▸ About this exercise: Please return the lines of the data that contain "camera".

Data excerpts

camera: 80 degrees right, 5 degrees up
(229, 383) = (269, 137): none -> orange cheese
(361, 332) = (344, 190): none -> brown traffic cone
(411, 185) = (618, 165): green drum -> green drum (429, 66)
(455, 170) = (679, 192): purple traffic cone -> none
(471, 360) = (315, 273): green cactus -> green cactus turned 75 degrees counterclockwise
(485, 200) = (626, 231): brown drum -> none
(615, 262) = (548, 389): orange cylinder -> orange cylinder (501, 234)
...
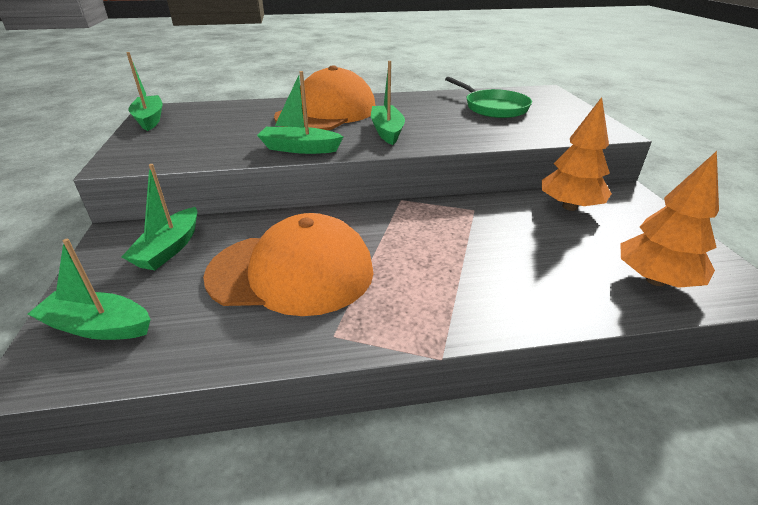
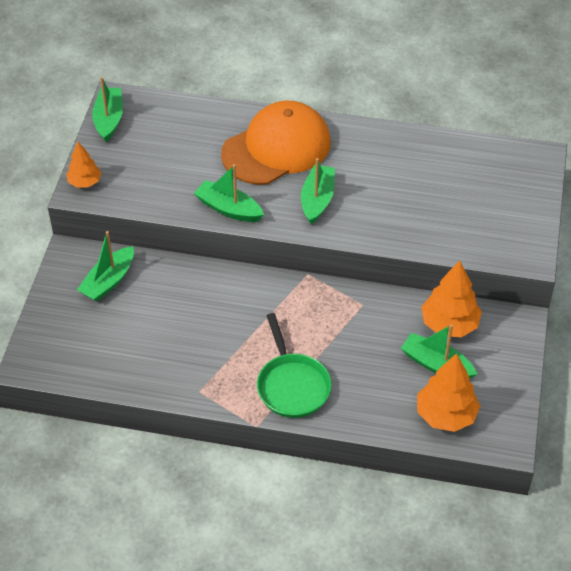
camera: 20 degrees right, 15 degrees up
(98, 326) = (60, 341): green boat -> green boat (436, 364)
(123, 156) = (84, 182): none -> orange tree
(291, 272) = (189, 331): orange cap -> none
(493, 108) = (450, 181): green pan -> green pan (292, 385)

▸ Written answer:
camera: 80 degrees right, 5 degrees up
camera: 20 degrees right, 15 degrees up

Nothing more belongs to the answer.